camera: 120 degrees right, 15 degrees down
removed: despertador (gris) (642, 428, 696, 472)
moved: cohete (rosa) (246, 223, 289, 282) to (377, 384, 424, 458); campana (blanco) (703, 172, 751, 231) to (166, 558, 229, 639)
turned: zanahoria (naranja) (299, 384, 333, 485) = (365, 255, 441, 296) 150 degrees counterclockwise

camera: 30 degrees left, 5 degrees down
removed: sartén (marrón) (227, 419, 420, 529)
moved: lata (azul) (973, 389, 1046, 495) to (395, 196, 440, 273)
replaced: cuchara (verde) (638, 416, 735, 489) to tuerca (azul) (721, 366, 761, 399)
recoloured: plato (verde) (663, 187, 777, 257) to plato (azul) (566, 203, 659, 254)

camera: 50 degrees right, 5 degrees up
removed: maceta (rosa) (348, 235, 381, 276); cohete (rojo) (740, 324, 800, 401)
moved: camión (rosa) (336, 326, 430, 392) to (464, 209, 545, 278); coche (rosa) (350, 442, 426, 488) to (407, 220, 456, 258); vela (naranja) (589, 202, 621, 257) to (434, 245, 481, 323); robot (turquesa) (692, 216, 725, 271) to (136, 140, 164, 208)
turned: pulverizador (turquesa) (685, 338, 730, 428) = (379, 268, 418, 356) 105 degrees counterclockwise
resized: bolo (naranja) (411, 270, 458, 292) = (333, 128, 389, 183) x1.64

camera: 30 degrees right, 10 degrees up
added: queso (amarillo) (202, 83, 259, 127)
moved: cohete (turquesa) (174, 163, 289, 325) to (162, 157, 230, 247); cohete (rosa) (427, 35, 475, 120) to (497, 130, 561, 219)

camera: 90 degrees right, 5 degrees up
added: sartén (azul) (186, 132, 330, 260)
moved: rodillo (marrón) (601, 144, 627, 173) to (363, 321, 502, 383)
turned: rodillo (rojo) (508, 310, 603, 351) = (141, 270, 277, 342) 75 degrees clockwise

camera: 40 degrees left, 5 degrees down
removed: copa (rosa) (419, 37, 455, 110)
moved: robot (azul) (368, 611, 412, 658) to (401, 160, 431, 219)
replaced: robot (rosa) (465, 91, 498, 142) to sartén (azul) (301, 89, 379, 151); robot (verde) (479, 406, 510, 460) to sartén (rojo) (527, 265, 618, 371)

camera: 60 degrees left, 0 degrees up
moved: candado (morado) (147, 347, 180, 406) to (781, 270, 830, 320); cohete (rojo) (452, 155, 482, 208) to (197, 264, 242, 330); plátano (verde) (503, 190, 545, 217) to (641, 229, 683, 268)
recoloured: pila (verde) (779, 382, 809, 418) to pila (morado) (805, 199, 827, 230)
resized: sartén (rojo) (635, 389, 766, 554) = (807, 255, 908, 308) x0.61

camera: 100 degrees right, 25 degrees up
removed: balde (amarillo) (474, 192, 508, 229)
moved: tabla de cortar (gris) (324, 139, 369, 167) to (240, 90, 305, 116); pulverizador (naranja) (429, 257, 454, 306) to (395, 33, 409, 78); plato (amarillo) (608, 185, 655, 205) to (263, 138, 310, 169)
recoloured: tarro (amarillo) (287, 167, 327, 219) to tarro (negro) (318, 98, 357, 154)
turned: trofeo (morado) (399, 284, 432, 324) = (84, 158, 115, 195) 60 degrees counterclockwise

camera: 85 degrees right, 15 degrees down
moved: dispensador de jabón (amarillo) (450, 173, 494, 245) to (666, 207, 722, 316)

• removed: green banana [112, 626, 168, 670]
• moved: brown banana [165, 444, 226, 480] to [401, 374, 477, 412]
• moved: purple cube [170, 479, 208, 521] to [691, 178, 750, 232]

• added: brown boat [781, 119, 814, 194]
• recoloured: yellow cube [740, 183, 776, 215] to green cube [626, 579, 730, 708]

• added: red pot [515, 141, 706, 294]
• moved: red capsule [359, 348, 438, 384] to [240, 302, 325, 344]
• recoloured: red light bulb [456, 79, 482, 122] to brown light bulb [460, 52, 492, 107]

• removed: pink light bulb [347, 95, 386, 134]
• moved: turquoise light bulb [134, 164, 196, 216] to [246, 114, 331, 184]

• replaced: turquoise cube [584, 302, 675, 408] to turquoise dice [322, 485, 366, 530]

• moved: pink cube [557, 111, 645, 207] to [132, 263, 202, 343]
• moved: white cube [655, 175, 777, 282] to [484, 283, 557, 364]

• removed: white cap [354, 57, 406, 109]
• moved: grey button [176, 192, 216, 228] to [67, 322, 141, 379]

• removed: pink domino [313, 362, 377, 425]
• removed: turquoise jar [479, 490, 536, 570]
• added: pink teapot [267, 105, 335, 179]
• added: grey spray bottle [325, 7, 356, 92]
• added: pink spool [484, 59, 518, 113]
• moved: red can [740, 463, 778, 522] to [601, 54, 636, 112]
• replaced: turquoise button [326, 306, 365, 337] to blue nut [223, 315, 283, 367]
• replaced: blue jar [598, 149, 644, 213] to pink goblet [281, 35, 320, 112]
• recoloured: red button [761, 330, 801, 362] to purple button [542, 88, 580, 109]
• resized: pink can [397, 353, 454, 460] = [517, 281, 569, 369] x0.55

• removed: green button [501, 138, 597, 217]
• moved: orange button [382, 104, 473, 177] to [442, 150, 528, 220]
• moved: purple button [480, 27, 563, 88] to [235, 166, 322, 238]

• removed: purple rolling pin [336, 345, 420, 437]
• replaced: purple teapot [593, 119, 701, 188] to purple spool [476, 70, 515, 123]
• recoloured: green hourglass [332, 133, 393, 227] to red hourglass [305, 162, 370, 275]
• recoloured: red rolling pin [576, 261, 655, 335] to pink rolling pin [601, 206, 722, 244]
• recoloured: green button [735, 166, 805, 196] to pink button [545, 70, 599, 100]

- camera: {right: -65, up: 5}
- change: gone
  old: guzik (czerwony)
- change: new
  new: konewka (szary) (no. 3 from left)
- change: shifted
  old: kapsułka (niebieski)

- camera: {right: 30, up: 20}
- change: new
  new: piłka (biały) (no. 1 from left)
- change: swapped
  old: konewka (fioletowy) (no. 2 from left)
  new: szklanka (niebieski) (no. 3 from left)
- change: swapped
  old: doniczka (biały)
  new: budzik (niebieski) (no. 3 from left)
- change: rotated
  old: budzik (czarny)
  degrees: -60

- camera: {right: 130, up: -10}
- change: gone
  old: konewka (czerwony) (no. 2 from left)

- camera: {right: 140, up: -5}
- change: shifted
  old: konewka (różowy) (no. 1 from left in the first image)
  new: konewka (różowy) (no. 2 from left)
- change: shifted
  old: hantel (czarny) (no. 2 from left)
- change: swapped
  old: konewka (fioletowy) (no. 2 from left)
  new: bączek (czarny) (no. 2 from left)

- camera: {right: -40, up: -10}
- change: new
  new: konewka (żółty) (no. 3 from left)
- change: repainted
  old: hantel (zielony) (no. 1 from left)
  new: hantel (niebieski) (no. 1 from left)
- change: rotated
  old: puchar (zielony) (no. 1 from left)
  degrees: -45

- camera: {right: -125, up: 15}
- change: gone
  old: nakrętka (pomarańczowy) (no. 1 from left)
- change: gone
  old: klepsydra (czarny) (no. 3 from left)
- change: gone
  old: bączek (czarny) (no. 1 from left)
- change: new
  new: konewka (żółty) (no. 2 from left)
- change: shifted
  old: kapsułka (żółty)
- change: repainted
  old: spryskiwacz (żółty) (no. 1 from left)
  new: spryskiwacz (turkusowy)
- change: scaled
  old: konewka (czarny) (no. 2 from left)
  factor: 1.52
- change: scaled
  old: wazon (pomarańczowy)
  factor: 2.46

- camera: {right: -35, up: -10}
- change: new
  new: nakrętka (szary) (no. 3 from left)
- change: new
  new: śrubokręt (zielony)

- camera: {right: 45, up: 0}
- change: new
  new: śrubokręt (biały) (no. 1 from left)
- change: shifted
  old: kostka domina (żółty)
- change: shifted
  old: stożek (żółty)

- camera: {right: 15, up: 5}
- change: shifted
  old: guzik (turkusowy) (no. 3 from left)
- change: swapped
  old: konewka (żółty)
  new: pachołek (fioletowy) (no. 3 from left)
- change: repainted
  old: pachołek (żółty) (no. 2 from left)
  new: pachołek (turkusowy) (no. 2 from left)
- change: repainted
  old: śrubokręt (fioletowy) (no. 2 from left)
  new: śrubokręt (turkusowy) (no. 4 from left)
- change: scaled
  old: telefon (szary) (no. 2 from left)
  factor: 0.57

— Instructions for the task —
Find the line with "old: konewka (żółty)". Transcribe it and every line after it exactly, through the end of the records above, and nothing else.

— Response area —
  old: konewka (żółty)
  new: pachołek (fioletowy) (no. 3 from left)
- change: repainted
  old: pachołek (żółty) (no. 2 from left)
  new: pachołek (turkusowy) (no. 2 from left)
- change: repainted
  old: śrubokręt (fioletowy) (no. 2 from left)
  new: śrubokręt (turkusowy) (no. 4 from left)
- change: scaled
  old: telefon (szary) (no. 2 from left)
  factor: 0.57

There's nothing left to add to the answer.